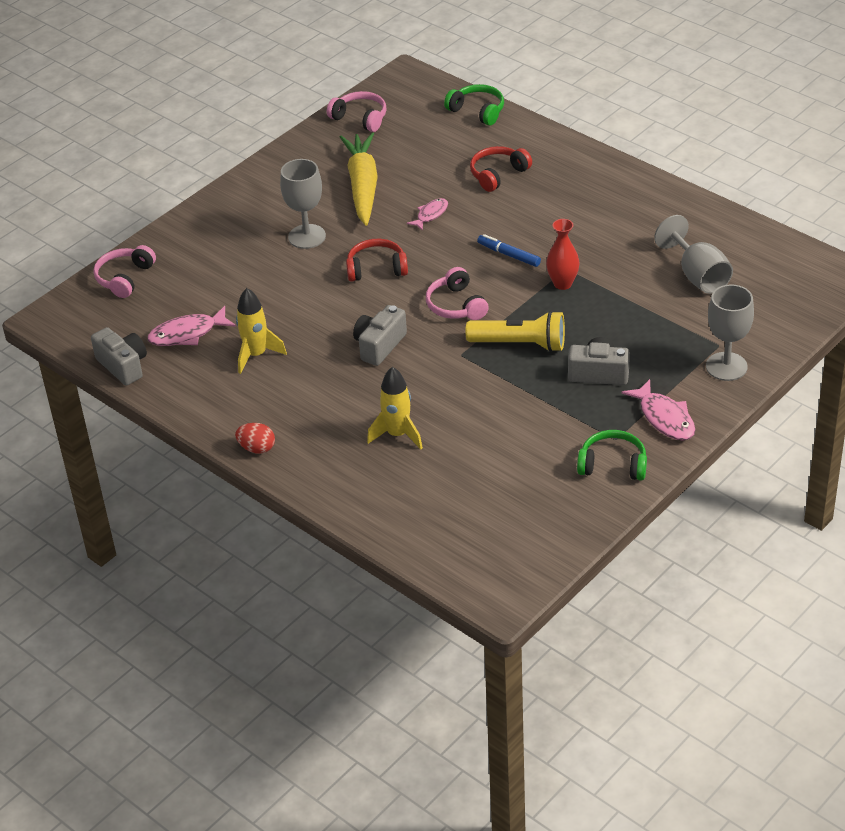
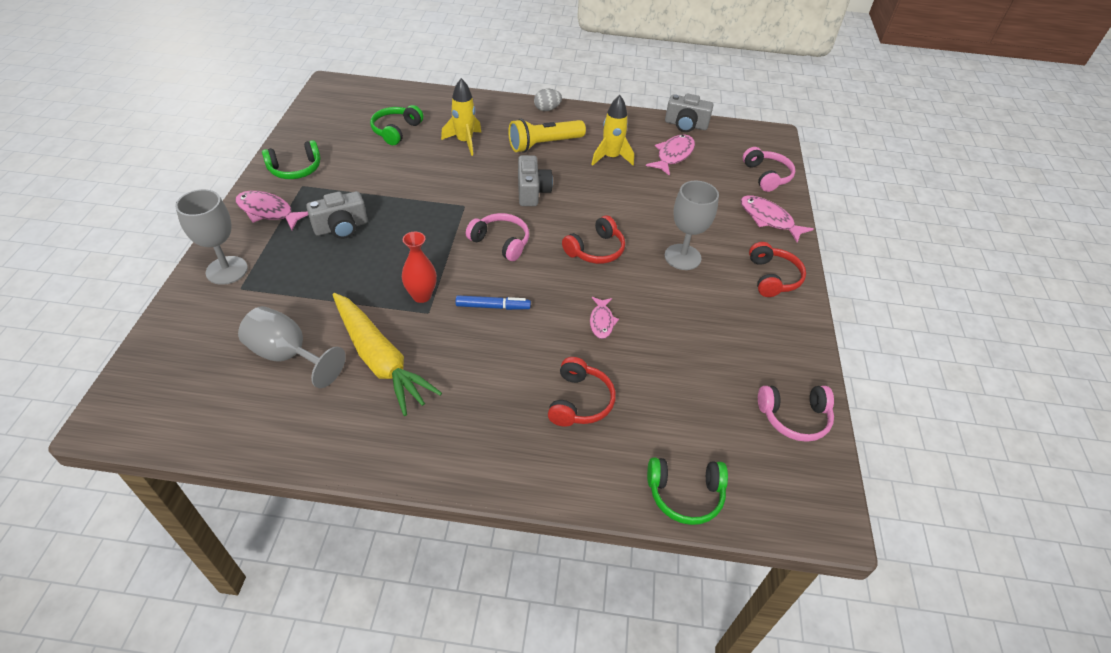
camera: 140 degrees right, 5 degrees up
(186, 239) = (768, 219): none -> pink fish
(252, 196) = (773, 277): none -> red headphones
(257, 448) = (547, 109): red egg -> grey egg
(363, 186) = (694, 328): yellow carrot -> yellow carrot (379, 359)
(465, 481) = (396, 131): none -> green headphones
(520, 344) = (422, 229): yellow flashlight -> yellow flashlight (544, 144)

——————————

#### [WORK REQUEST]
Scan the material for the string "yellow". Copy each line where it appears.

#### [RESPONSE AREA]
(363, 186) = (694, 328): yellow carrot -> yellow carrot (379, 359)
(520, 344) = (422, 229): yellow flashlight -> yellow flashlight (544, 144)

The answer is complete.